Change listing data:
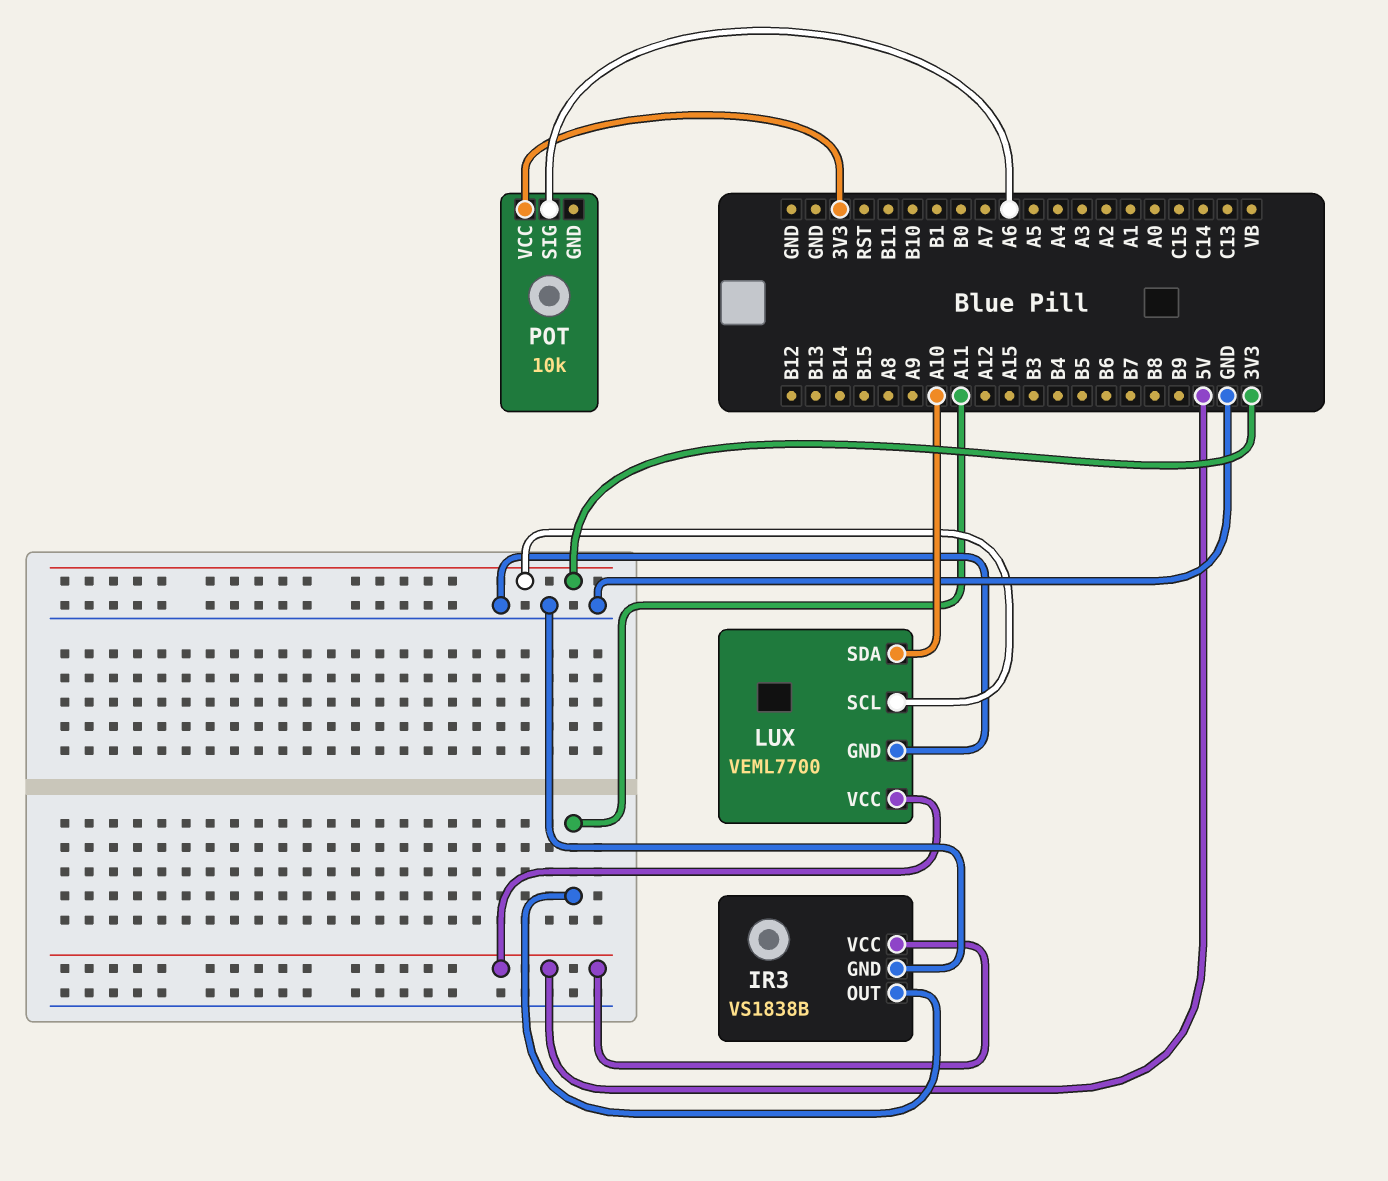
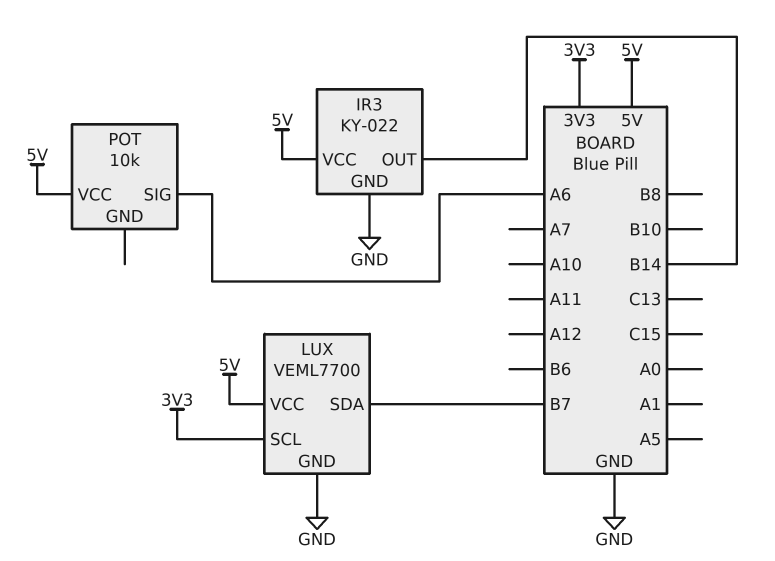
IR3: VS1838B -> KY-022
IR3 pin OUT: A11 -> B14
LUX pin SDA: A10 -> B7
POT pin VCC: 3V3 -> 5V

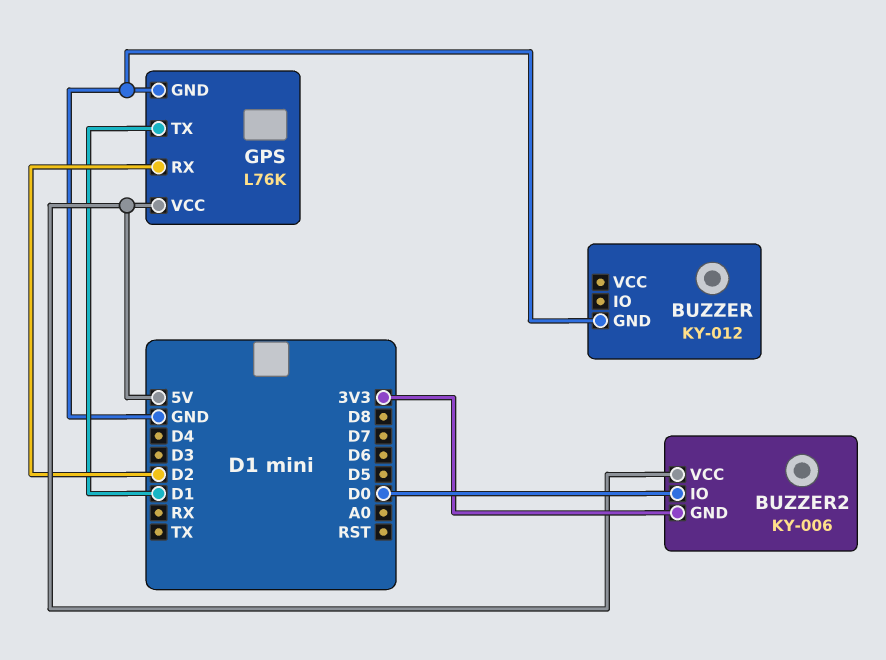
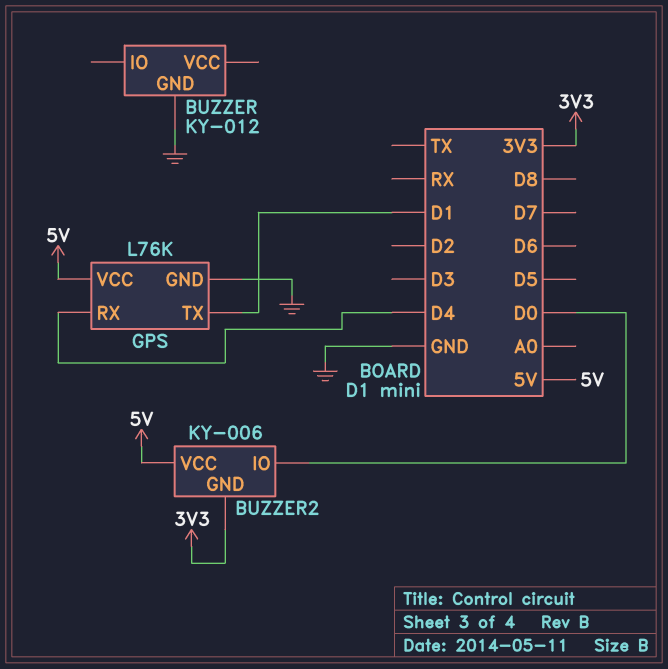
GPS pin RX: D2 -> D4

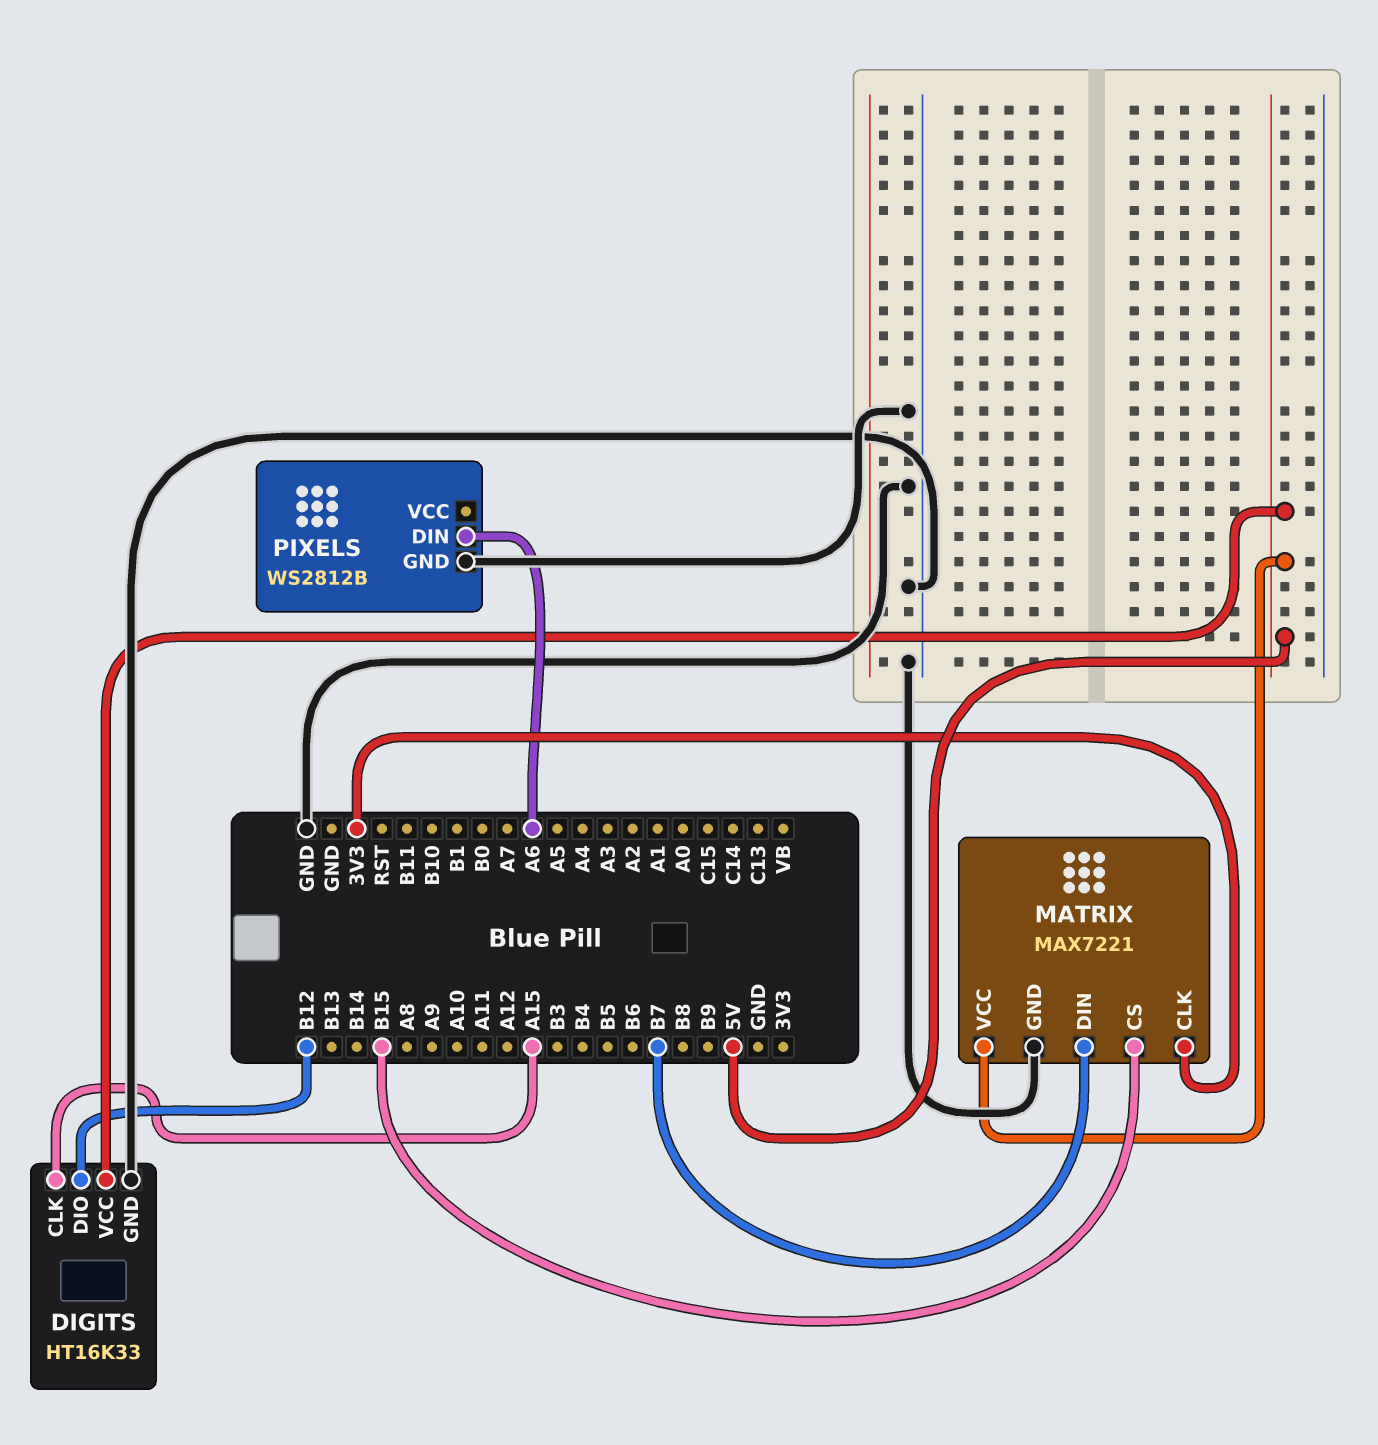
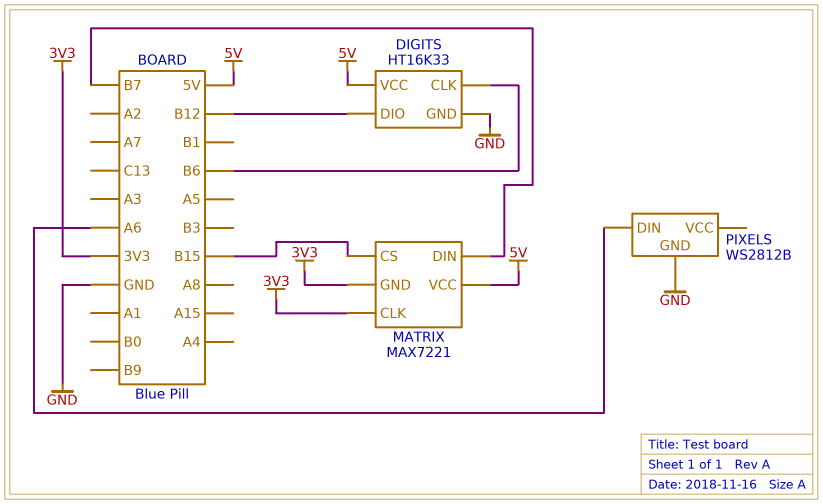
DIGITS pin CLK: A15 -> B6
MATRIX pin GND: GND -> 3V3

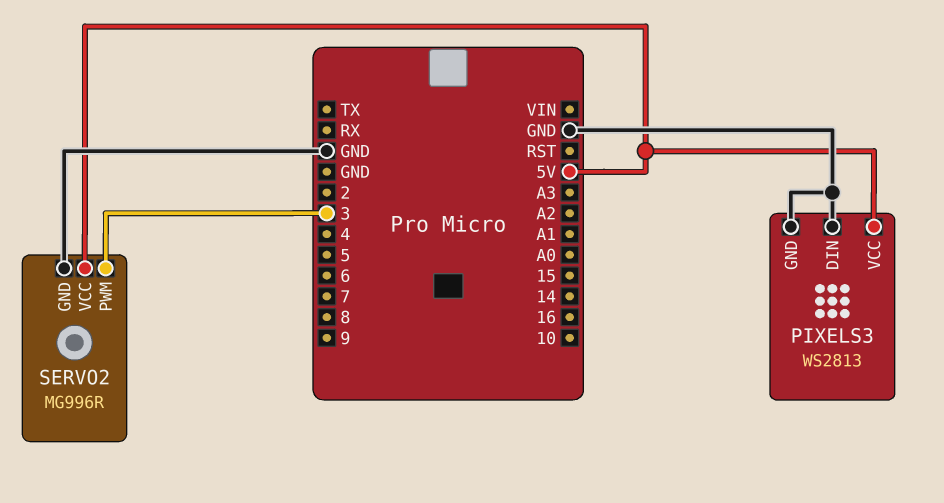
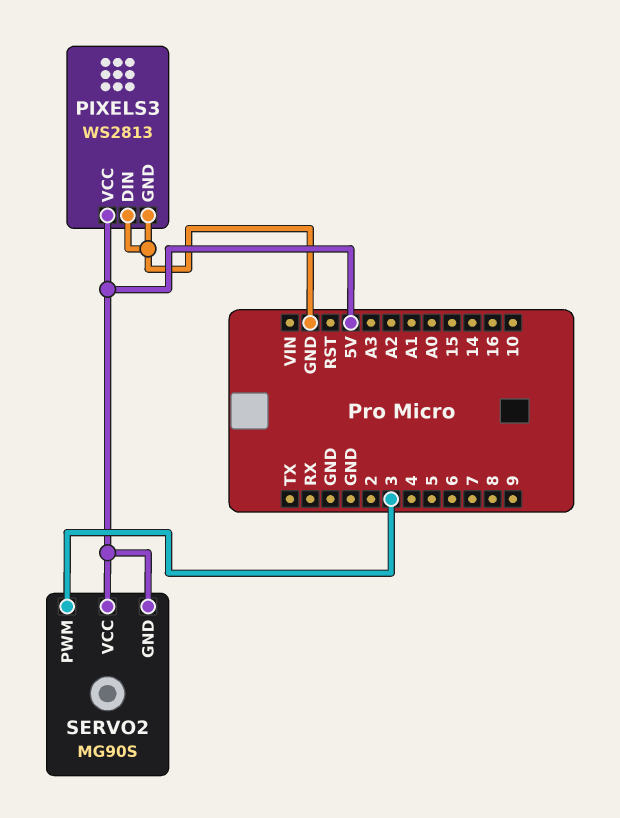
SERVO2: MG996R -> MG90S
SERVO2 pin GND: GND -> 5V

Assignment: Pictures are not part of the answer. Restate word for word the lines from the one with "IR3 pin OUT: A11 -> B14" through the last line of the records.

Expected answer:
IR3 pin OUT: A11 -> B14
LUX pin SDA: A10 -> B7
POT pin VCC: 3V3 -> 5V

GPS pin RX: D2 -> D4

DIGITS pin CLK: A15 -> B6
MATRIX pin GND: GND -> 3V3

SERVO2: MG996R -> MG90S
SERVO2 pin GND: GND -> 5V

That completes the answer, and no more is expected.